_Action item:_ Only the lines from the one holding "none -> brown slope J1:J3 level 1 top 1" to the final line of the material below belong in the answer, transcribed exactly.

_Excerpted data:_
·····
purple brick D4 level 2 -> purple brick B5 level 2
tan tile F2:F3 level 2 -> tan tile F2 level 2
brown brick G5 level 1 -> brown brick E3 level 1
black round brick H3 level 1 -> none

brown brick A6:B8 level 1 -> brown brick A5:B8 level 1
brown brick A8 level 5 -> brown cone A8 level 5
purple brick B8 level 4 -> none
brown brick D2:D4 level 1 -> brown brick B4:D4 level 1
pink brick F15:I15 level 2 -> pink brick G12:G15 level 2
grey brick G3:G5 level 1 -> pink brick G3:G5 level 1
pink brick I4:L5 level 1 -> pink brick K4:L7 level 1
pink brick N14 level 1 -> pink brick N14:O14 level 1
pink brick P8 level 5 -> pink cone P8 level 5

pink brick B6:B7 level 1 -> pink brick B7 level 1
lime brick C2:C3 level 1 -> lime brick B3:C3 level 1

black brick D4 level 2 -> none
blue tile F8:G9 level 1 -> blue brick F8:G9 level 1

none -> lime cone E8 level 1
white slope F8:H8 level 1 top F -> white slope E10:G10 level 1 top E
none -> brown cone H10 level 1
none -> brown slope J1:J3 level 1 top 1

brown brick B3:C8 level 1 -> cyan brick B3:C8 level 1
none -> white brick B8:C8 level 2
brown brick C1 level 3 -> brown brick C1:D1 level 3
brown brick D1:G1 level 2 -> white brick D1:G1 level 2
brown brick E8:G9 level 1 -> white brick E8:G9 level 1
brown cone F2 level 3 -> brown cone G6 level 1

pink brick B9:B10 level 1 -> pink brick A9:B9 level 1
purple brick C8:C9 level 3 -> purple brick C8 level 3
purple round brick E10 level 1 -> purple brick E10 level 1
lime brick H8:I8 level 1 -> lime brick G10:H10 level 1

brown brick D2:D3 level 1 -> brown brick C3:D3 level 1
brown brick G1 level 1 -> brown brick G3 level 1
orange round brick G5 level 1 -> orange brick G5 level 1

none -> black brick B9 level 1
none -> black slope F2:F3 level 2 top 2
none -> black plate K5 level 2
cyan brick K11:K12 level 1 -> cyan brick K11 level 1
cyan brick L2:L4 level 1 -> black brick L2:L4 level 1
·····
_Answer section:_
none -> brown slope J1:J3 level 1 top 1

brown brick B3:C8 level 1 -> cyan brick B3:C8 level 1
none -> white brick B8:C8 level 2
brown brick C1 level 3 -> brown brick C1:D1 level 3
brown brick D1:G1 level 2 -> white brick D1:G1 level 2
brown brick E8:G9 level 1 -> white brick E8:G9 level 1
brown cone F2 level 3 -> brown cone G6 level 1

pink brick B9:B10 level 1 -> pink brick A9:B9 level 1
purple brick C8:C9 level 3 -> purple brick C8 level 3
purple round brick E10 level 1 -> purple brick E10 level 1
lime brick H8:I8 level 1 -> lime brick G10:H10 level 1

brown brick D2:D3 level 1 -> brown brick C3:D3 level 1
brown brick G1 level 1 -> brown brick G3 level 1
orange round brick G5 level 1 -> orange brick G5 level 1

none -> black brick B9 level 1
none -> black slope F2:F3 level 2 top 2
none -> black plate K5 level 2
cyan brick K11:K12 level 1 -> cyan brick K11 level 1
cyan brick L2:L4 level 1 -> black brick L2:L4 level 1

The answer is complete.